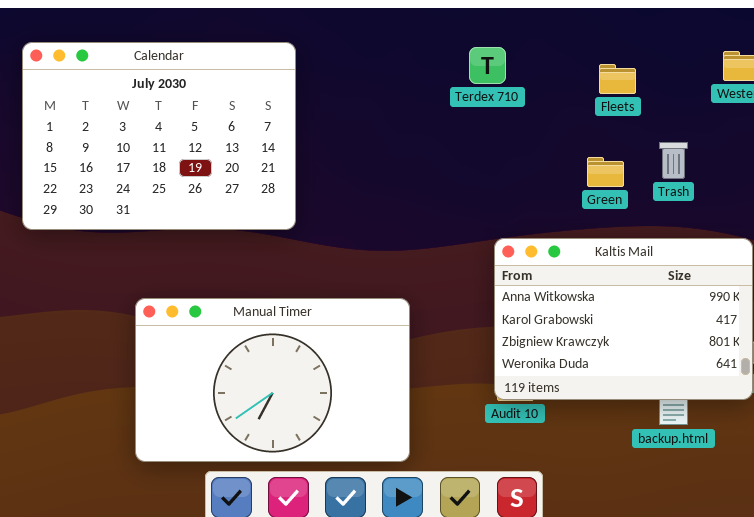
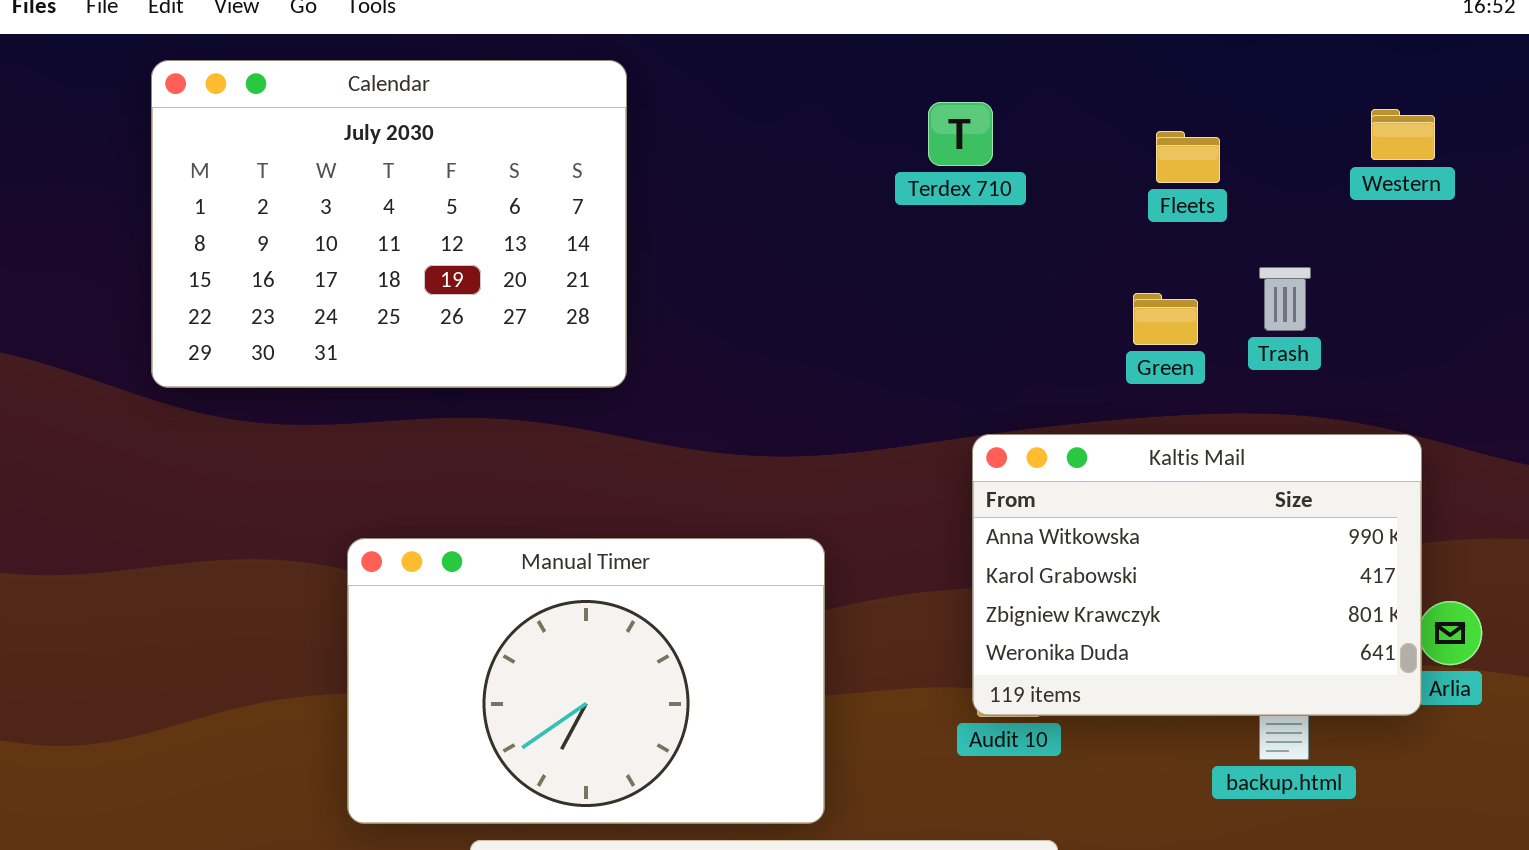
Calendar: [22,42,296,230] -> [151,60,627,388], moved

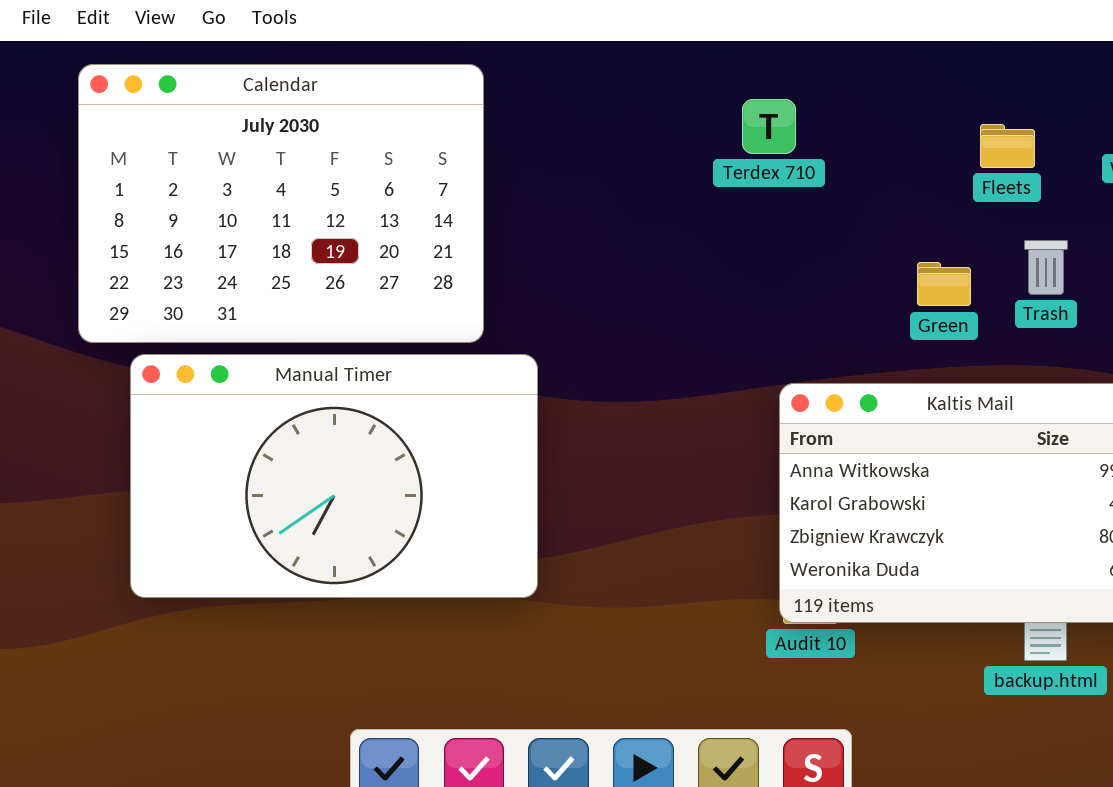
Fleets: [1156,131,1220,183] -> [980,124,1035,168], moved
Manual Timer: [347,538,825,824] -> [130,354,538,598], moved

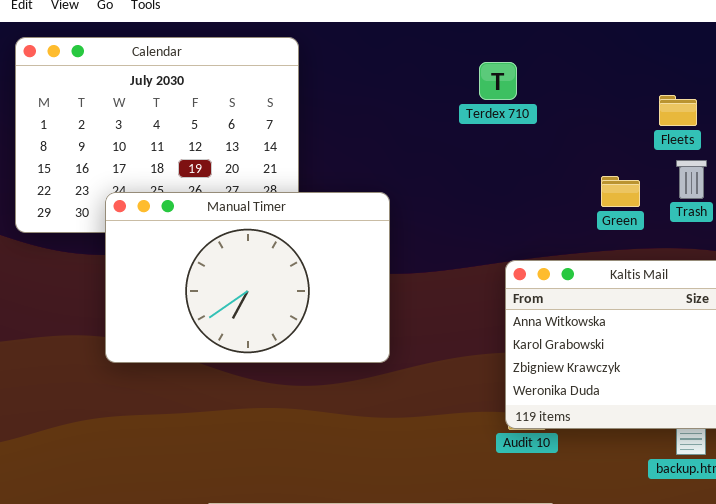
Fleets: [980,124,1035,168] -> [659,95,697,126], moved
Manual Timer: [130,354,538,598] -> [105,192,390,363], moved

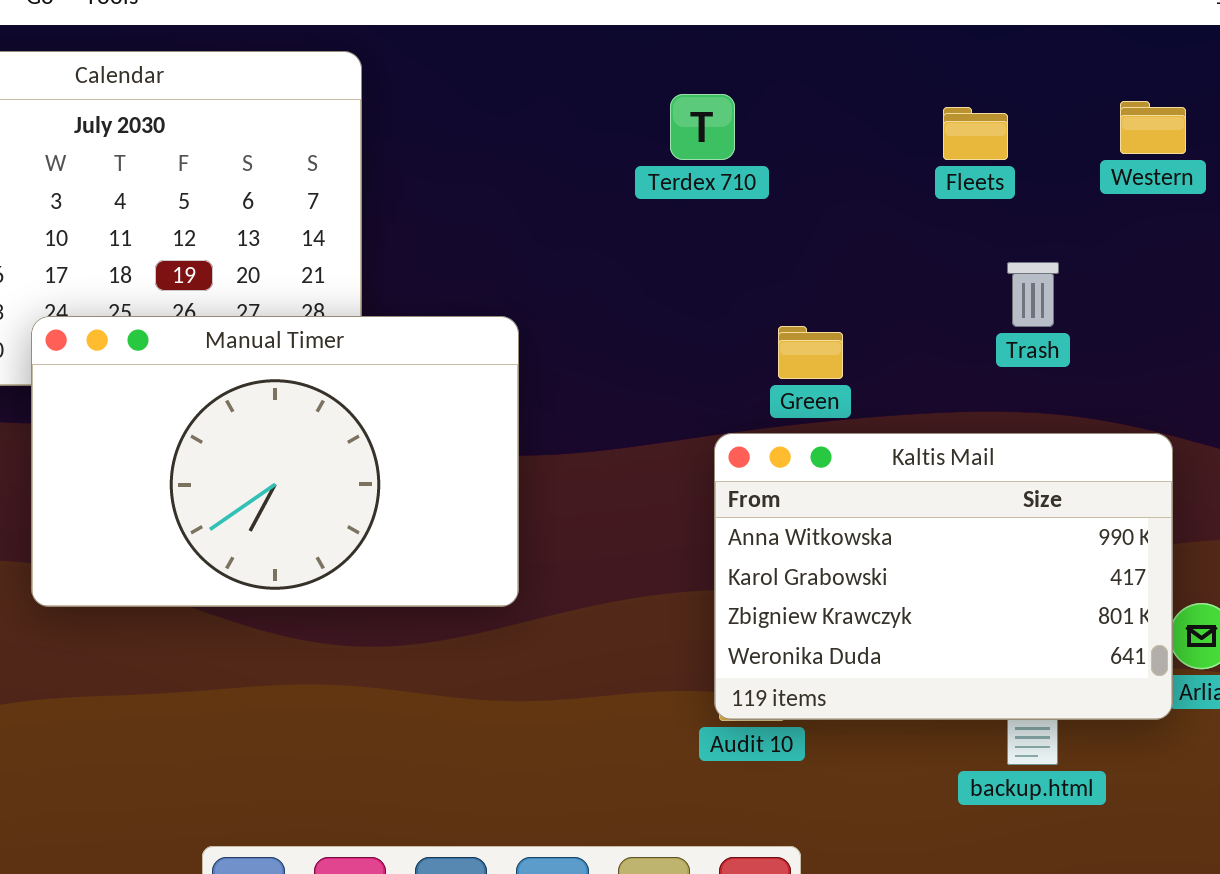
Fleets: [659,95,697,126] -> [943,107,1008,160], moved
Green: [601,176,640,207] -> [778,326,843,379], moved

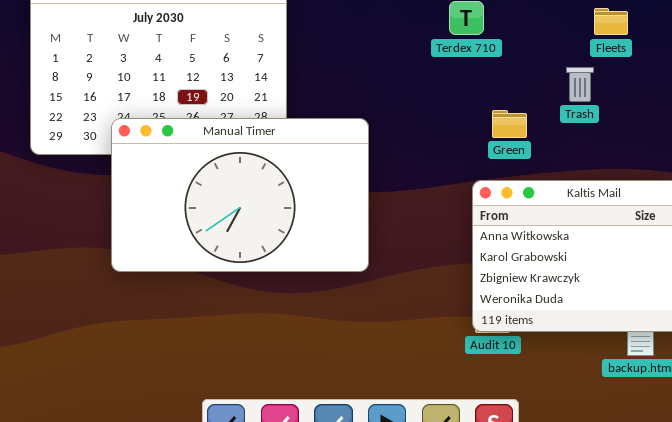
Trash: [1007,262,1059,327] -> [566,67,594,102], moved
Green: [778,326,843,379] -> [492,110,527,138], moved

-------

Reproduce the final stretch of lines exactly: the line containing "Fleets: [980,124,1035,168] ->" through the last line of the data, both included. Pictures do not belong in the copy.

Fleets: [980,124,1035,168] -> [659,95,697,126], moved
Manual Timer: [130,354,538,598] -> [105,192,390,363], moved

Fleets: [659,95,697,126] -> [943,107,1008,160], moved
Green: [601,176,640,207] -> [778,326,843,379], moved

Trash: [1007,262,1059,327] -> [566,67,594,102], moved
Green: [778,326,843,379] -> [492,110,527,138], moved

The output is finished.